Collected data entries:
>> start

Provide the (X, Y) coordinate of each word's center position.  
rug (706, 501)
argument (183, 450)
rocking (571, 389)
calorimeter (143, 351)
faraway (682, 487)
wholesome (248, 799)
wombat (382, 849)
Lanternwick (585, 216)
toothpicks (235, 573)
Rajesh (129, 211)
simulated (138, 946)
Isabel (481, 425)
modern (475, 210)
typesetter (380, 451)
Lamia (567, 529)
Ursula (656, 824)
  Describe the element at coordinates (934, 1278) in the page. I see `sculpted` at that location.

>> end

▶ _Exercise aim_
Reproduce each line of the listing above without any changes.

▶ _Completed exercise_
Provide the (X, Y) coordinate of each word's center position.  
rug (706, 501)
argument (183, 450)
rocking (571, 389)
calorimeter (143, 351)
faraway (682, 487)
wholesome (248, 799)
wombat (382, 849)
Lanternwick (585, 216)
toothpicks (235, 573)
Rajesh (129, 211)
simulated (138, 946)
Isabel (481, 425)
modern (475, 210)
typesetter (380, 451)
Lamia (567, 529)
Ursula (656, 824)
  Describe the element at coordinates (934, 1278) in the page. I see `sculpted` at that location.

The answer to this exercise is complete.